• Exercise: Where the material below has a line containing "TR103: NPN BC337", start repeating exactly, and keep going through the line containing "U102 pin VS: 0V -> +9V", with no other lines.

• Extracted data:
------------------------------------------------

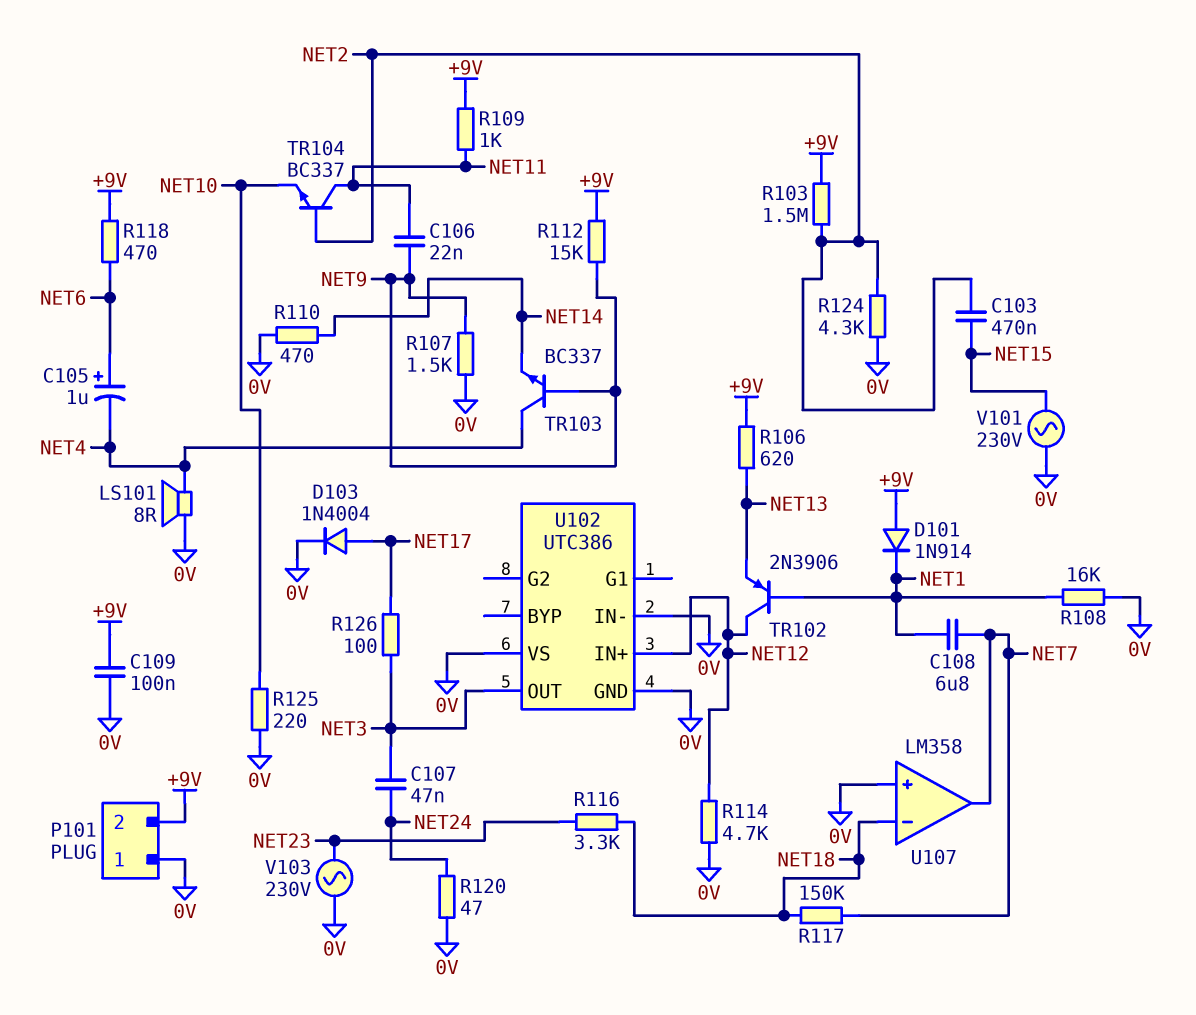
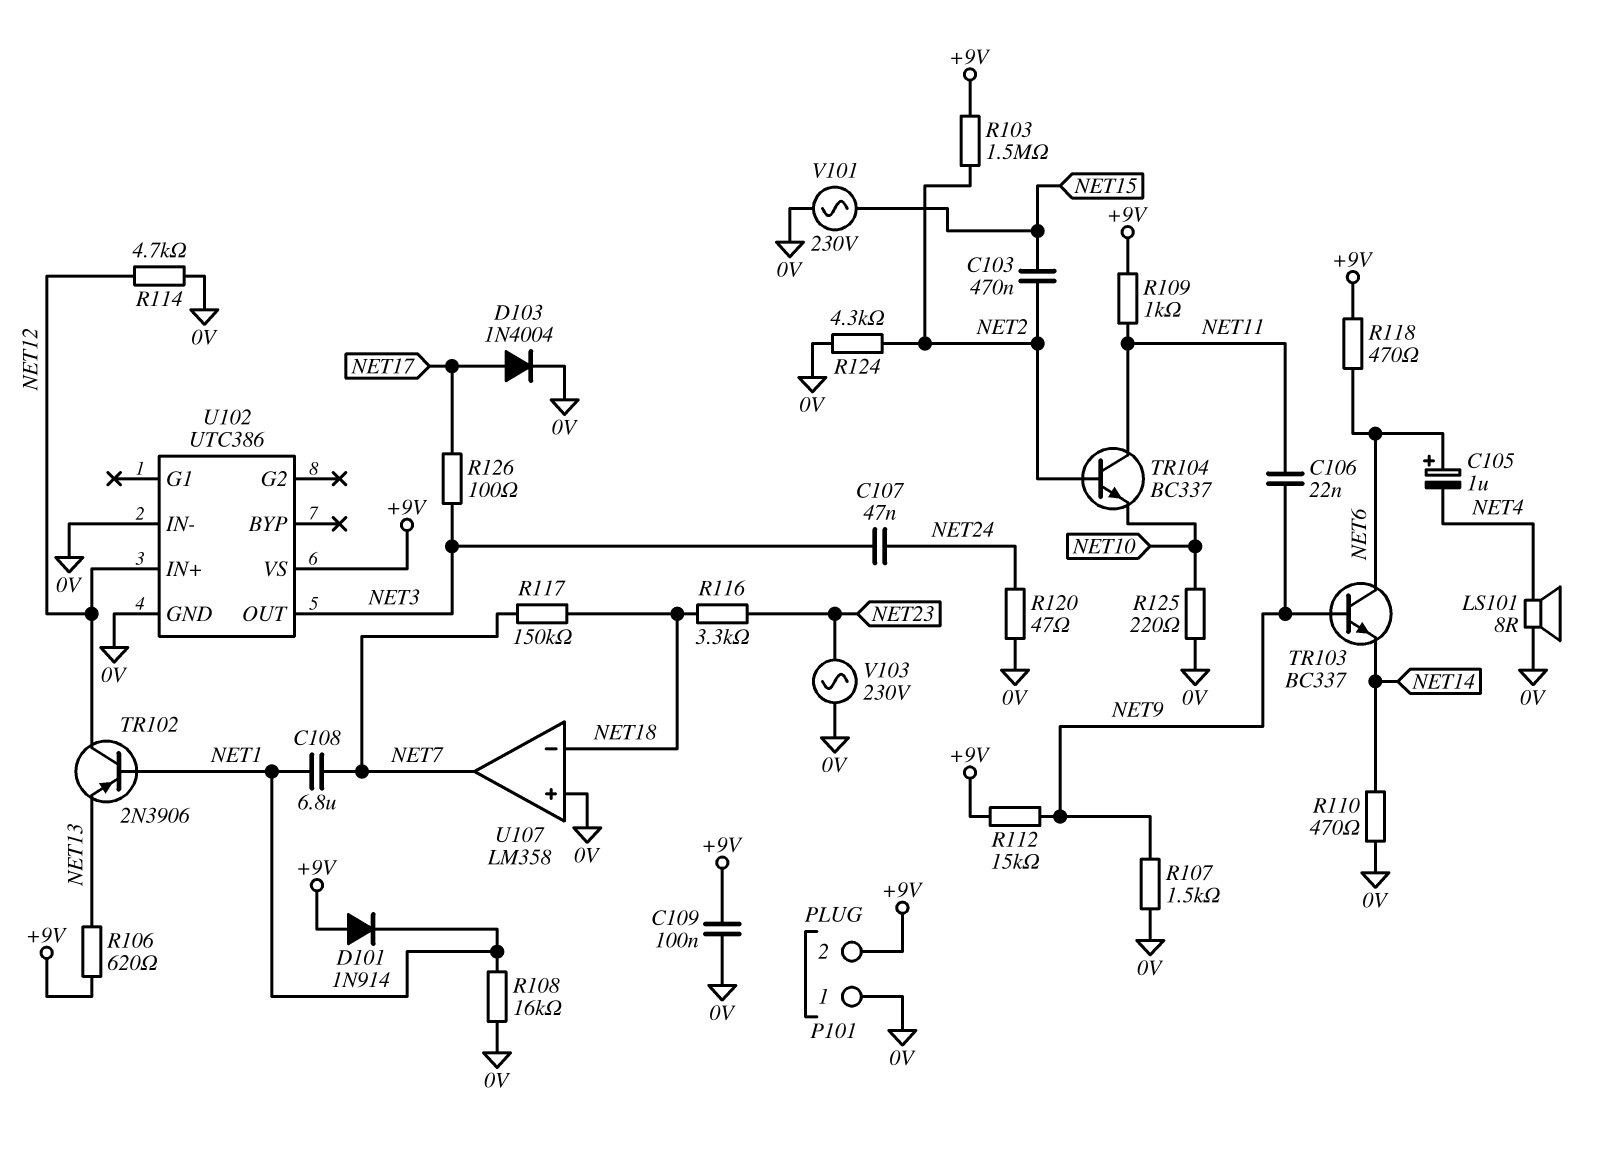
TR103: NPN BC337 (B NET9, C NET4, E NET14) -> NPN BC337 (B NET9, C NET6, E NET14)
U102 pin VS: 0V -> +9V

------------------------------------------------

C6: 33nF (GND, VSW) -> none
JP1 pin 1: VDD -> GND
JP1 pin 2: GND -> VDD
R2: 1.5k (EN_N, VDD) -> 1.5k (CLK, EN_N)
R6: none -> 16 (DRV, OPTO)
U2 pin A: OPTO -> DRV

------------------------------------------------

• Final answer:
TR103: NPN BC337 (B NET9, C NET4, E NET14) -> NPN BC337 (B NET9, C NET6, E NET14)
U102 pin VS: 0V -> +9V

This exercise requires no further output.